Task to complete: Look through the data below, and copy each line that carries the word "spoon".

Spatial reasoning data

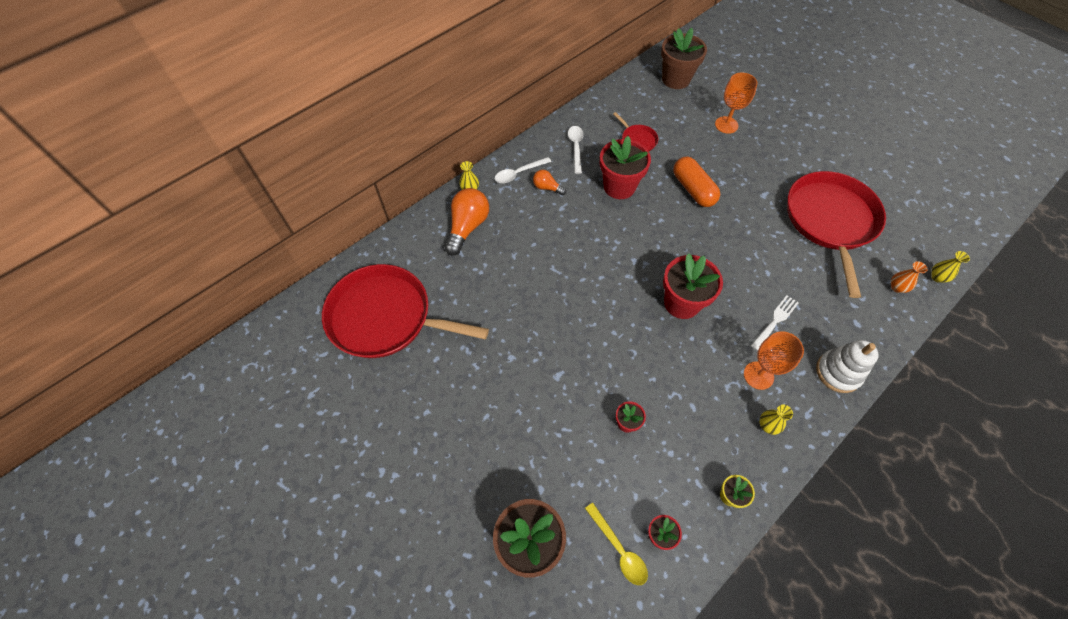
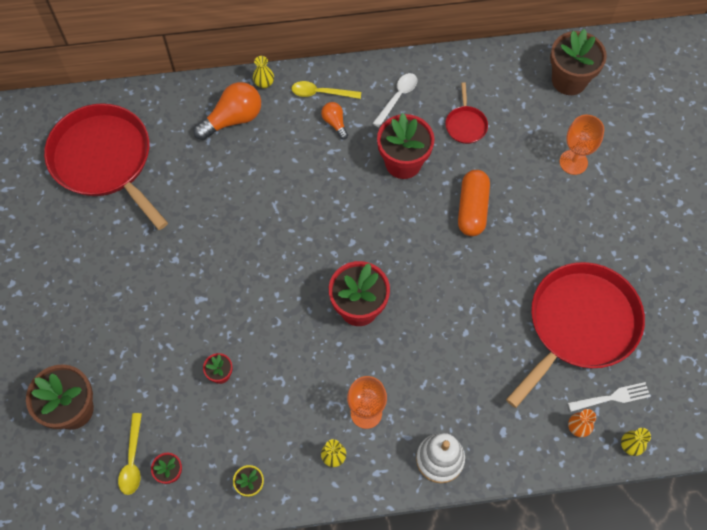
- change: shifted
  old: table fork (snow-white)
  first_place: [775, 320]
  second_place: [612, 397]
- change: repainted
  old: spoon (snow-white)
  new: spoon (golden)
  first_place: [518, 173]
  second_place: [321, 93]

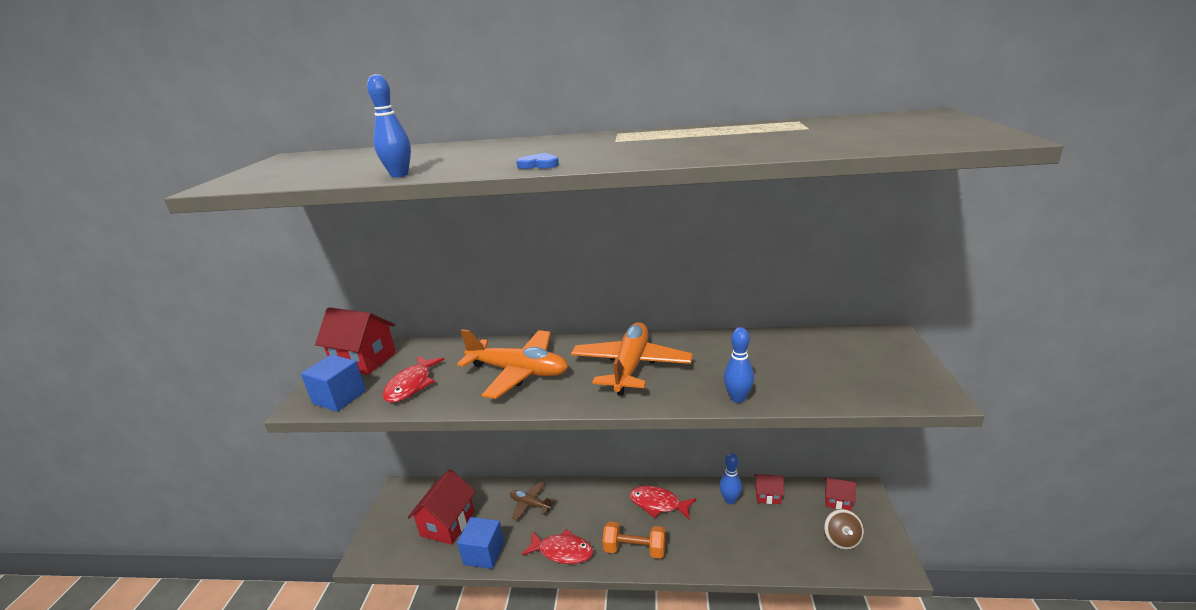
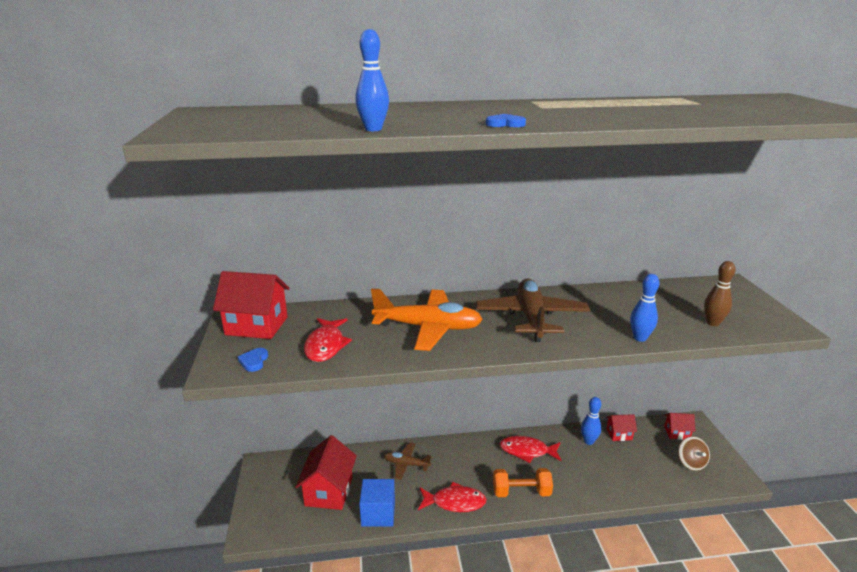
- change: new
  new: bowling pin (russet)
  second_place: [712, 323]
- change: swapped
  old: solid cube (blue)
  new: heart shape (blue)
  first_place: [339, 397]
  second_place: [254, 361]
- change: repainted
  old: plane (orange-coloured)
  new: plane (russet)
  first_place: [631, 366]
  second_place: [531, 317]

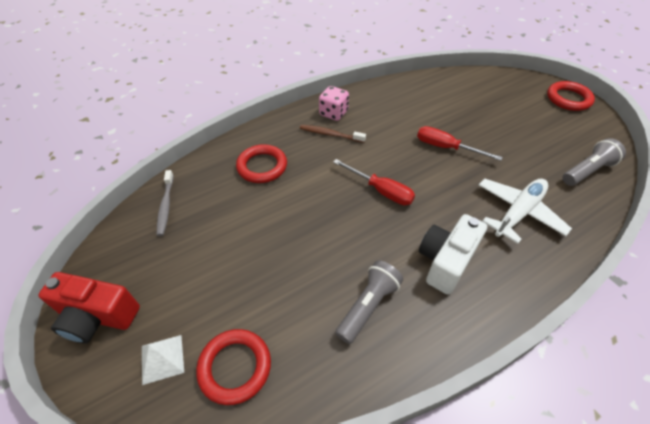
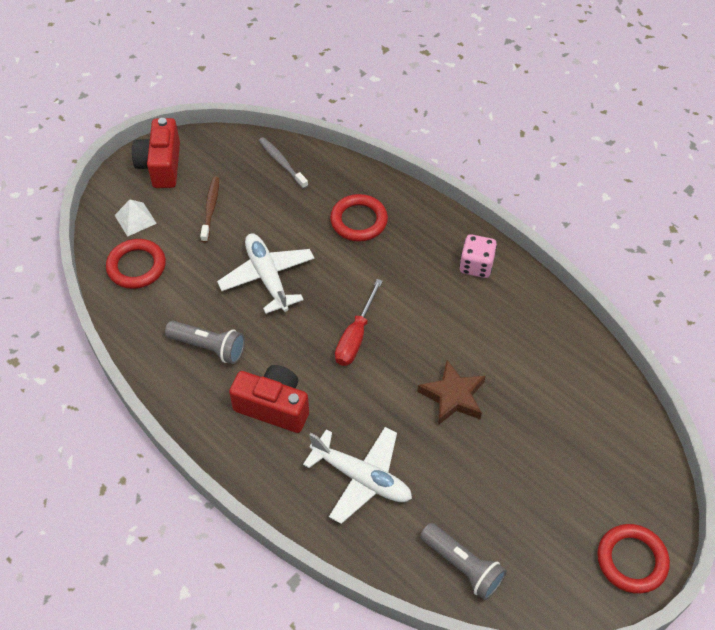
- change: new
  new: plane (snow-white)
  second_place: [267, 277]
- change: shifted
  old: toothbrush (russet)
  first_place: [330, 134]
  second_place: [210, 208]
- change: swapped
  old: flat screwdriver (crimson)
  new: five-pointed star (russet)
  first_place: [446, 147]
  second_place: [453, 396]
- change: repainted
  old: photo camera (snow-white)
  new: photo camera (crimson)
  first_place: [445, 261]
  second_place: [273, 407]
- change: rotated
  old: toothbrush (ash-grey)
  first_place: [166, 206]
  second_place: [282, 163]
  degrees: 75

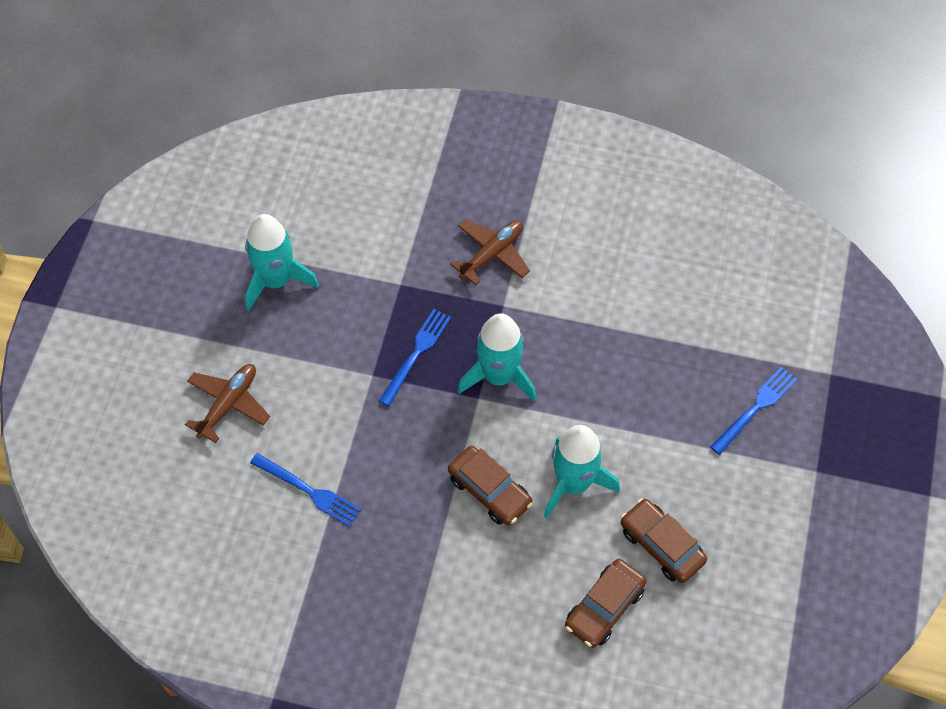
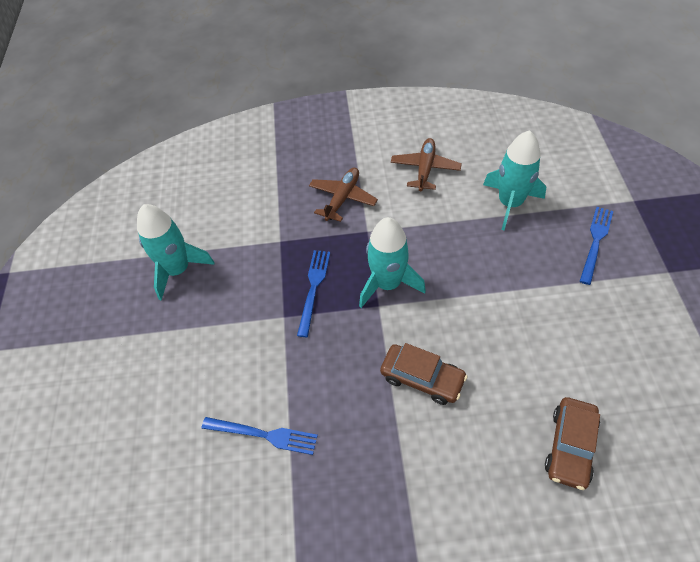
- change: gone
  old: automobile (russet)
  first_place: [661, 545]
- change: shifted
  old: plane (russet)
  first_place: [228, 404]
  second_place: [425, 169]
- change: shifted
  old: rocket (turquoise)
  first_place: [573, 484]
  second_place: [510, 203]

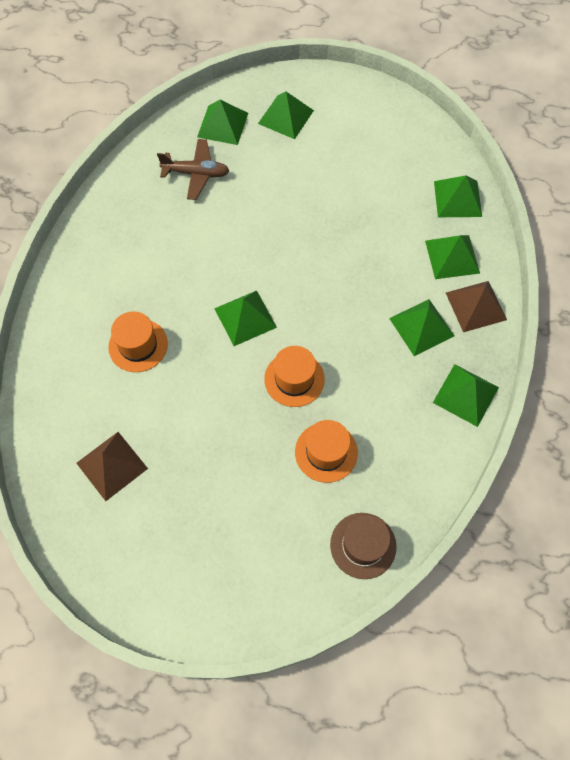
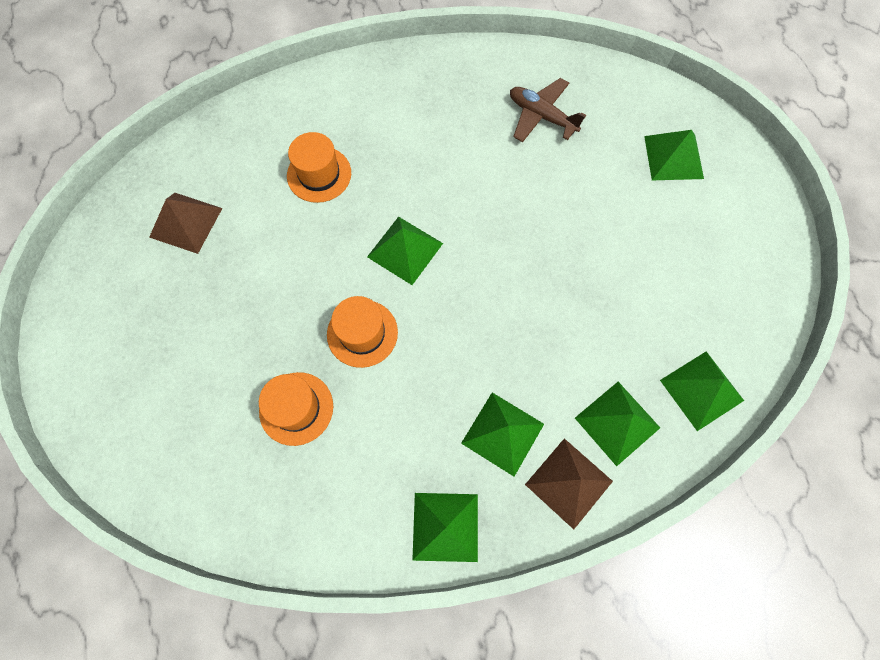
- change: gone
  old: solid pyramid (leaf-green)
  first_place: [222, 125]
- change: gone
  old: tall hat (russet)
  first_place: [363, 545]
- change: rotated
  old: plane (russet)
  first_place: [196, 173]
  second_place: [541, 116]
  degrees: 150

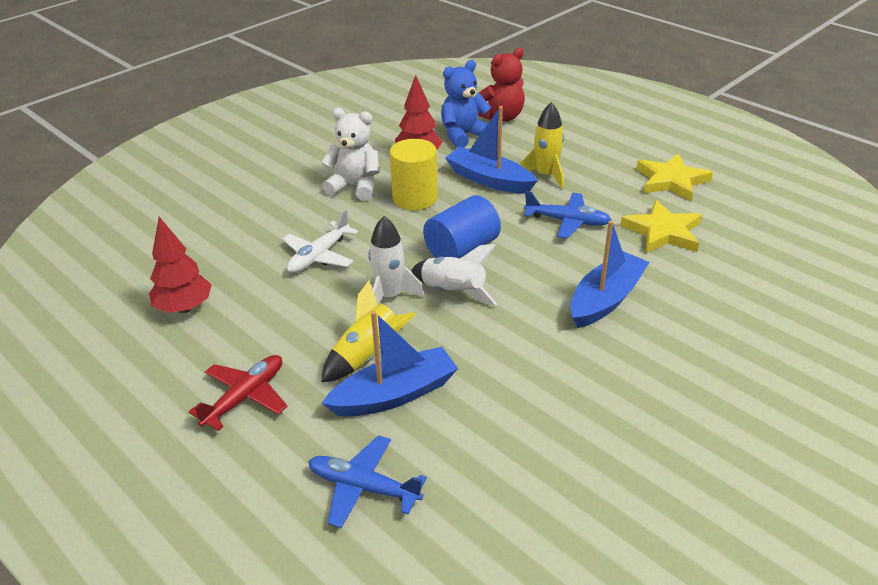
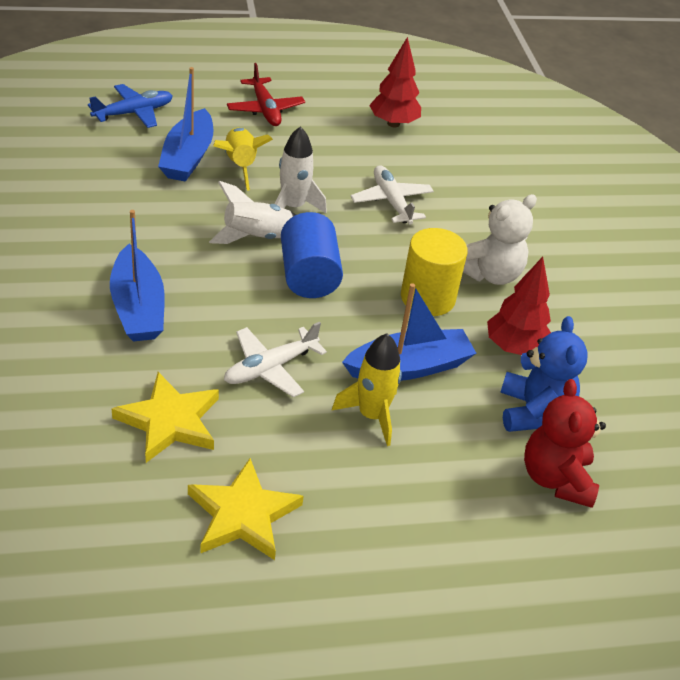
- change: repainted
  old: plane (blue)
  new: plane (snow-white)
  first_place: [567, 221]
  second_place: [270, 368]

Expected answer:
  old: spoon (snow-white)
  new: spoon (golden)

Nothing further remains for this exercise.